Start of Record set

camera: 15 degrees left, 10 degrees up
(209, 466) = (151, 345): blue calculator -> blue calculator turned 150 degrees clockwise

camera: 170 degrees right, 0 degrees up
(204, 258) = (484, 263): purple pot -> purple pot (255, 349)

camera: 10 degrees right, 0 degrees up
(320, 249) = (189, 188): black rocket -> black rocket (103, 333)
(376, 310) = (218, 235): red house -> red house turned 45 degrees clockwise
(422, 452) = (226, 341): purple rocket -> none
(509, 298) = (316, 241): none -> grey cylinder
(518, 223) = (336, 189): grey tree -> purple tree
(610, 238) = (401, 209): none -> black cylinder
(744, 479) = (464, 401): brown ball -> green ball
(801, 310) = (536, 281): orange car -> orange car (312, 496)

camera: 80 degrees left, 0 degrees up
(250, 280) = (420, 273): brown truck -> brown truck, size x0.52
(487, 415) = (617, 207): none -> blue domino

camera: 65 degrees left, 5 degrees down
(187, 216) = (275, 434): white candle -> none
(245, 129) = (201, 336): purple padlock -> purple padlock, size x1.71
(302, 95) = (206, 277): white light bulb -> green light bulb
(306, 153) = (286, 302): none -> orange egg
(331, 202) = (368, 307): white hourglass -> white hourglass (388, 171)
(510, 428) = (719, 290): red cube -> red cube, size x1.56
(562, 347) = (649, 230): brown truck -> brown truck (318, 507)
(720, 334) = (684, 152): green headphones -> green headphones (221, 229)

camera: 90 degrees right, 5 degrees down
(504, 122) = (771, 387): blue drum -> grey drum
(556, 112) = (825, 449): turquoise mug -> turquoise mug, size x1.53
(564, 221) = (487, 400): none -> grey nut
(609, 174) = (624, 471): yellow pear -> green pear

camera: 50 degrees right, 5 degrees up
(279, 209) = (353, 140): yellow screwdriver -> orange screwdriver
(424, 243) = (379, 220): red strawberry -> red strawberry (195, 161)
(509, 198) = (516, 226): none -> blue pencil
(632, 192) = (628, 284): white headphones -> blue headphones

End of Record set

# What to work on
Repeat every line of the data word for word until you have repeated the line that contains "camera: 10 degrees right, 0 degrees up", which is the last one to include.

# Answer box
camera: 15 degrees left, 10 degrees up
(209, 466) = (151, 345): blue calculator -> blue calculator turned 150 degrees clockwise

camera: 170 degrees right, 0 degrees up
(204, 258) = (484, 263): purple pot -> purple pot (255, 349)

camera: 10 degrees right, 0 degrees up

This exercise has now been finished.